# Action item:
Scan the entries below line by line and state how many lines contain the string "none", giving only the number.

# Data:
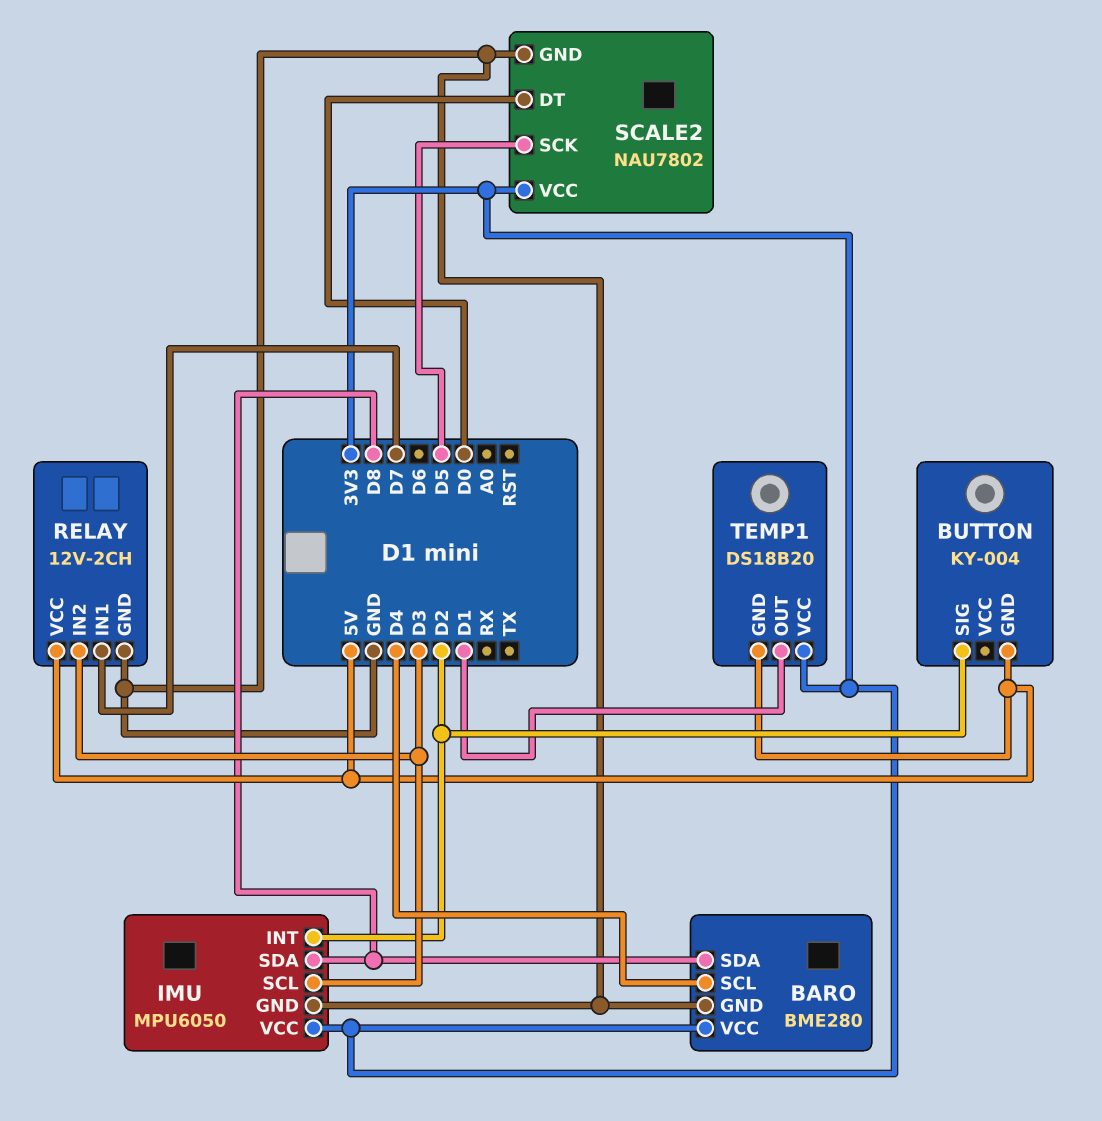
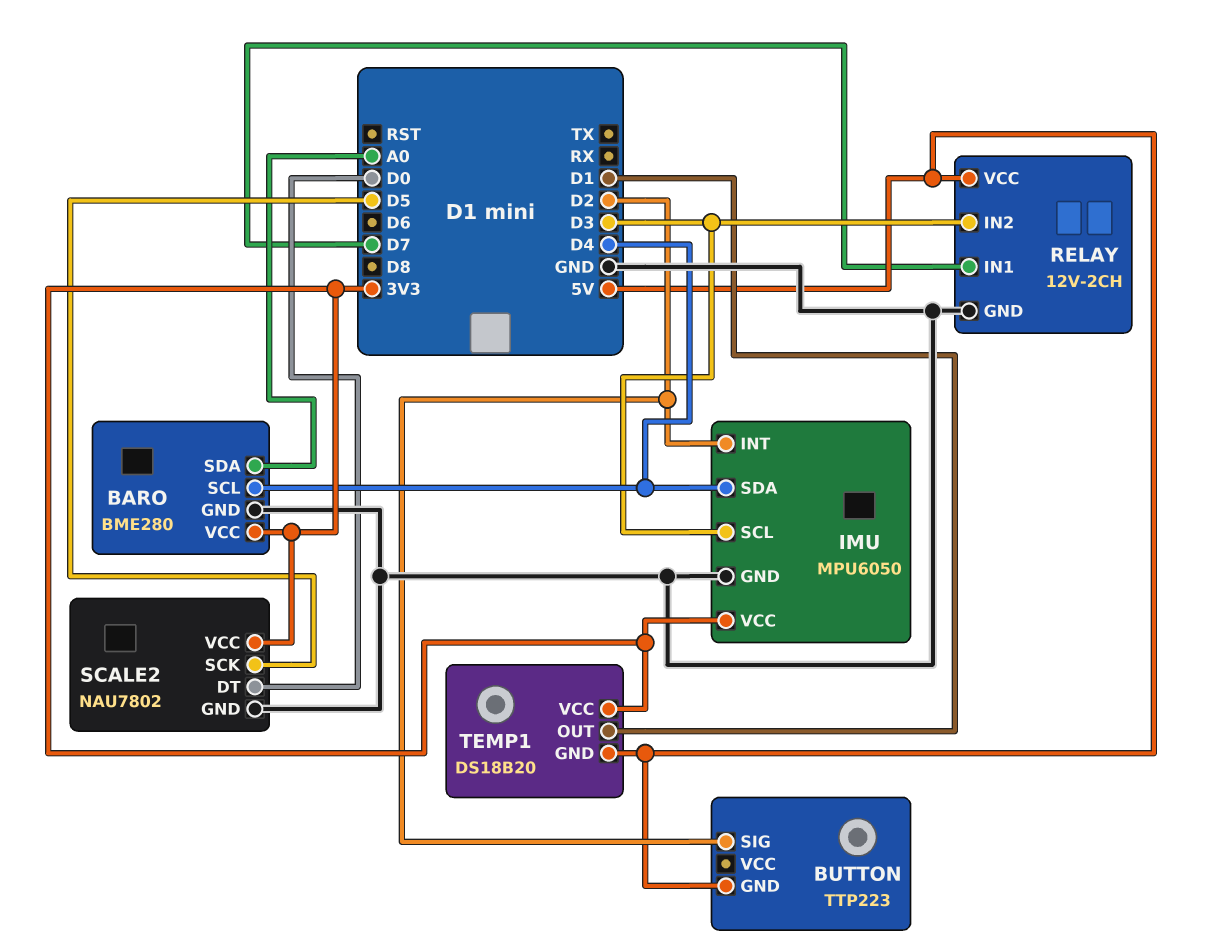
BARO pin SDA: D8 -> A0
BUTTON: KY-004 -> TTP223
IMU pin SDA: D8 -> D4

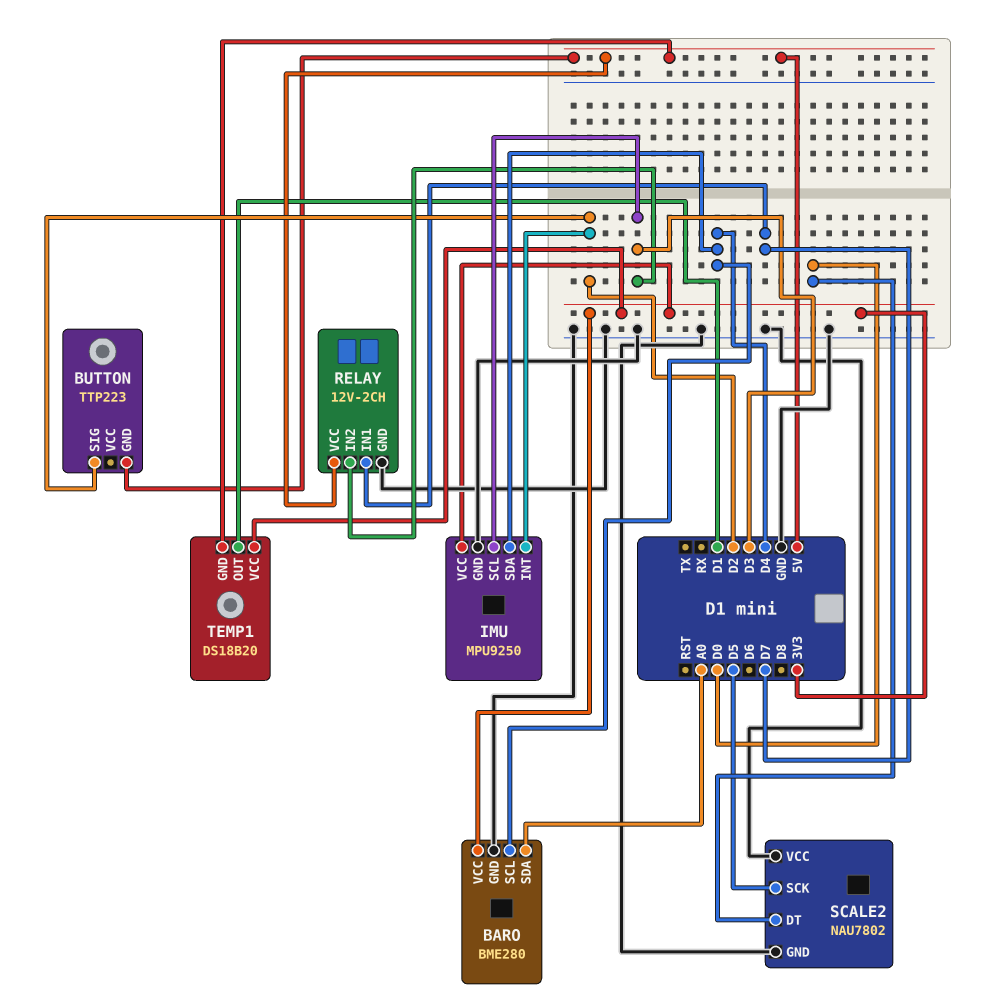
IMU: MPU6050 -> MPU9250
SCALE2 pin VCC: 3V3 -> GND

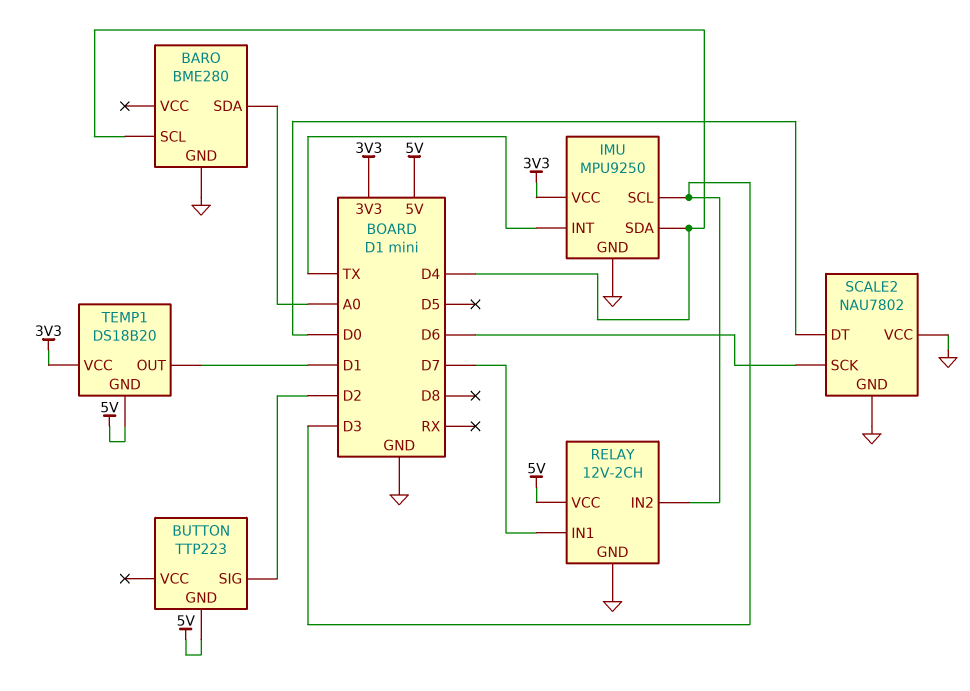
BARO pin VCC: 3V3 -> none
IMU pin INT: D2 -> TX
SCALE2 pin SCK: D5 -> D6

==

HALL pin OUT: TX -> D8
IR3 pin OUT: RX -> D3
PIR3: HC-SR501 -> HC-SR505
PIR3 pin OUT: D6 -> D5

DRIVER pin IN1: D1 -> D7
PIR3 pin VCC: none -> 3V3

---

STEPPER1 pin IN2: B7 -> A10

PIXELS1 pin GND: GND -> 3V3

# Task result:
2